Your assignment:
Because the images are not wanted, restate every line below word for word without them.
══ Material provided ══
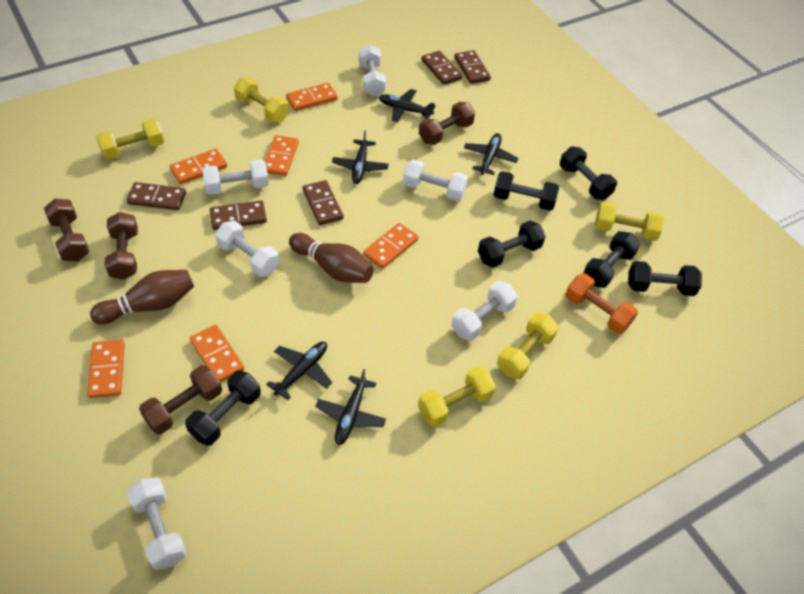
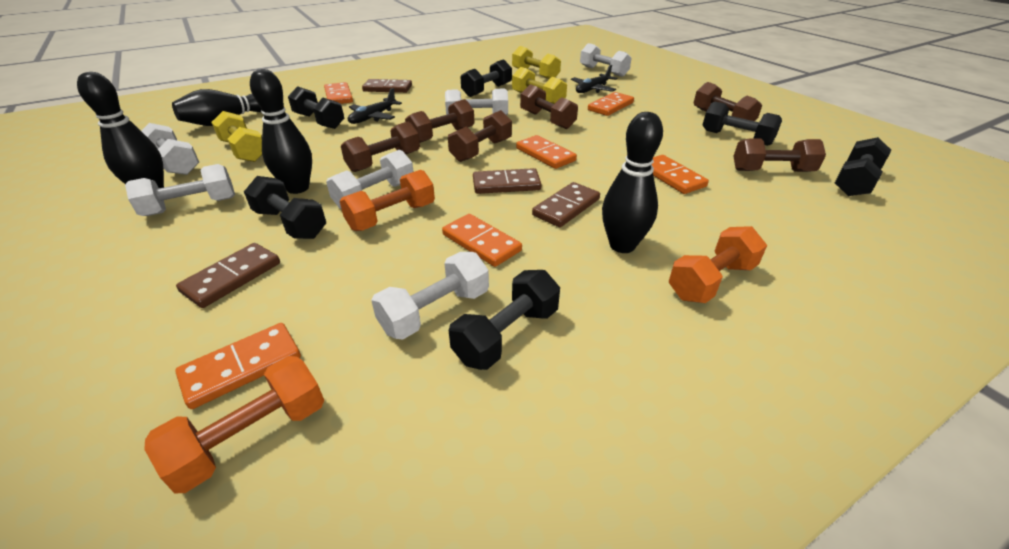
black bowling pin: 0 -> 4
black plane: 5 -> 2
brown bowling pin: 2 -> 0
brown domino: 5 -> 4
brown dumbbell: 4 -> 6
orange dumbbell: 1 -> 3
yellow dumbbell: 5 -> 3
═══
Exercise response:
black bowling pin: 0 -> 4
black plane: 5 -> 2
brown bowling pin: 2 -> 0
brown domino: 5 -> 4
brown dumbbell: 4 -> 6
orange dumbbell: 1 -> 3
yellow dumbbell: 5 -> 3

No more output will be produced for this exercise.